[[ Data records, beginning ]]

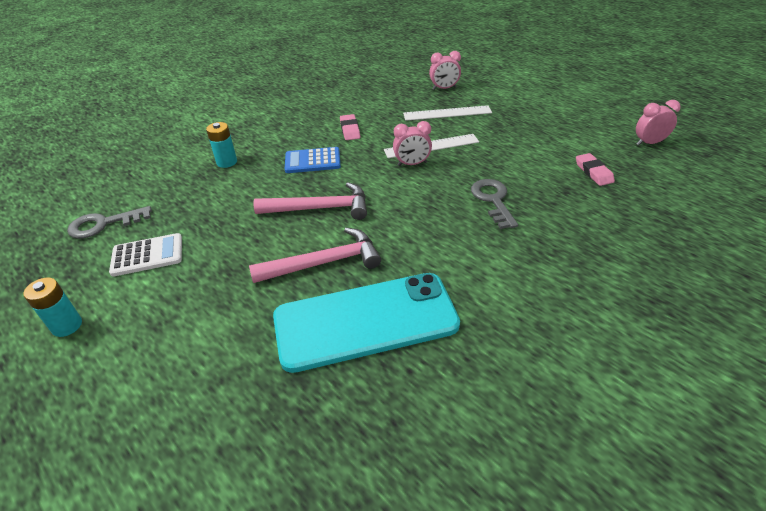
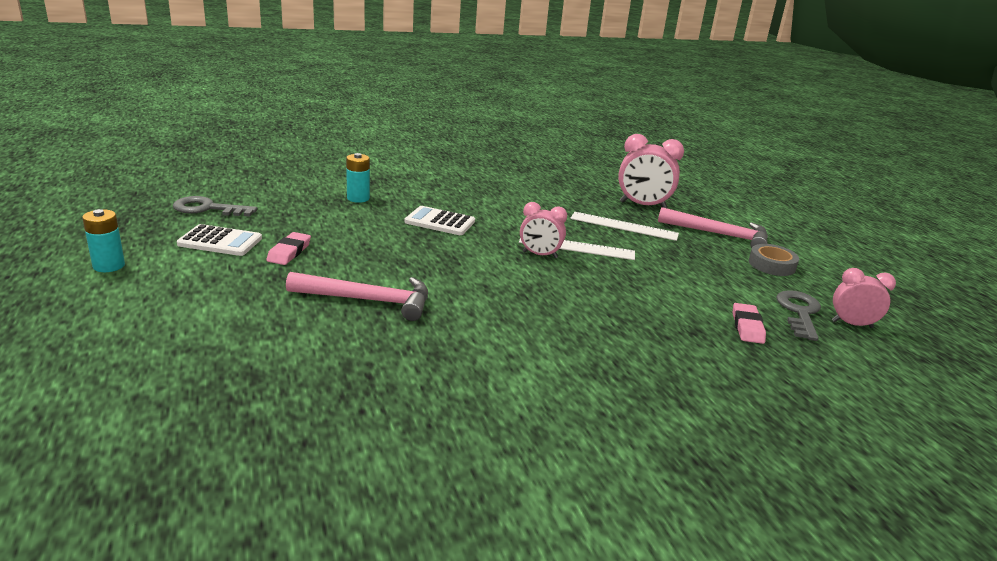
camera: 20 degrees right, 15 degrees down
(312, 161) = (440, 222): blue calculator -> white calculator
(320, 208) = (408, 259): pink hammer -> pink hammer (719, 234)
(350, 130) = (503, 209): pink eraser -> pink eraser (289, 252)
(365, 321) = (360, 357): turquoise phone -> none
(444, 88) = (643, 205): pink clock -> pink clock, size x1.57
(493, 200) = (597, 311): grey key -> grey key (799, 312)
(566, 111) = (771, 265): none -> grey tape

[[ Data records, end ]]

Your instructions: All the material above must be copied exactly, and no picture belongs in the copy.

Written answer:
camera: 20 degrees right, 15 degrees down
(312, 161) = (440, 222): blue calculator -> white calculator
(320, 208) = (408, 259): pink hammer -> pink hammer (719, 234)
(350, 130) = (503, 209): pink eraser -> pink eraser (289, 252)
(365, 321) = (360, 357): turquoise phone -> none
(444, 88) = (643, 205): pink clock -> pink clock, size x1.57
(493, 200) = (597, 311): grey key -> grey key (799, 312)
(566, 111) = (771, 265): none -> grey tape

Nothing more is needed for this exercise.